→ HOW TO COMPLETE THIS TASK: Output the entries exactly.

→ RAW DATA:

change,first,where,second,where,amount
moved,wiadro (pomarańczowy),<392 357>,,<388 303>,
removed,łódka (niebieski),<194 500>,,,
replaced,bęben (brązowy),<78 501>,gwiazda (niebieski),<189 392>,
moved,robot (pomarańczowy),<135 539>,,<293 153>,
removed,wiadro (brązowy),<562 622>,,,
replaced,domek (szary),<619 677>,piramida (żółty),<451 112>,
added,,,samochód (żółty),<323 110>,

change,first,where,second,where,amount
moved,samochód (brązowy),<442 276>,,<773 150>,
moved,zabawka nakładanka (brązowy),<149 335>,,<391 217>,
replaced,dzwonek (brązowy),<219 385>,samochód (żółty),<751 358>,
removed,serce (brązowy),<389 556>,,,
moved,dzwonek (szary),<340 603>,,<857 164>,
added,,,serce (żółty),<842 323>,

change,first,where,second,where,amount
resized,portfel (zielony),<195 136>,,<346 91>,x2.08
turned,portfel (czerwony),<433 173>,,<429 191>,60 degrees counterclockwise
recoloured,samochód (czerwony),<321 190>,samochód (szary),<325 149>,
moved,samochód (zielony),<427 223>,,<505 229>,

→ RESPONSE TO THE EXERCISE:
change,first,where,second,where,amount
moved,wiadro (pomarańczowy),<392 357>,,<388 303>,
removed,łódka (niebieski),<194 500>,,,
replaced,bęben (brązowy),<78 501>,gwiazda (niebieski),<189 392>,
moved,robot (pomarańczowy),<135 539>,,<293 153>,
removed,wiadro (brązowy),<562 622>,,,
replaced,domek (szary),<619 677>,piramida (żółty),<451 112>,
added,,,samochód (żółty),<323 110>,

change,first,where,second,where,amount
moved,samochód (brązowy),<442 276>,,<773 150>,
moved,zabawka nakładanka (brązowy),<149 335>,,<391 217>,
replaced,dzwonek (brązowy),<219 385>,samochód (żółty),<751 358>,
removed,serce (brązowy),<389 556>,,,
moved,dzwonek (szary),<340 603>,,<857 164>,
added,,,serce (żółty),<842 323>,

change,first,where,second,where,amount
resized,portfel (zielony),<195 136>,,<346 91>,x2.08
turned,portfel (czerwony),<433 173>,,<429 191>,60 degrees counterclockwise
recoloured,samochód (czerwony),<321 190>,samochód (szary),<325 149>,
moved,samochód (zielony),<427 223>,,<505 229>,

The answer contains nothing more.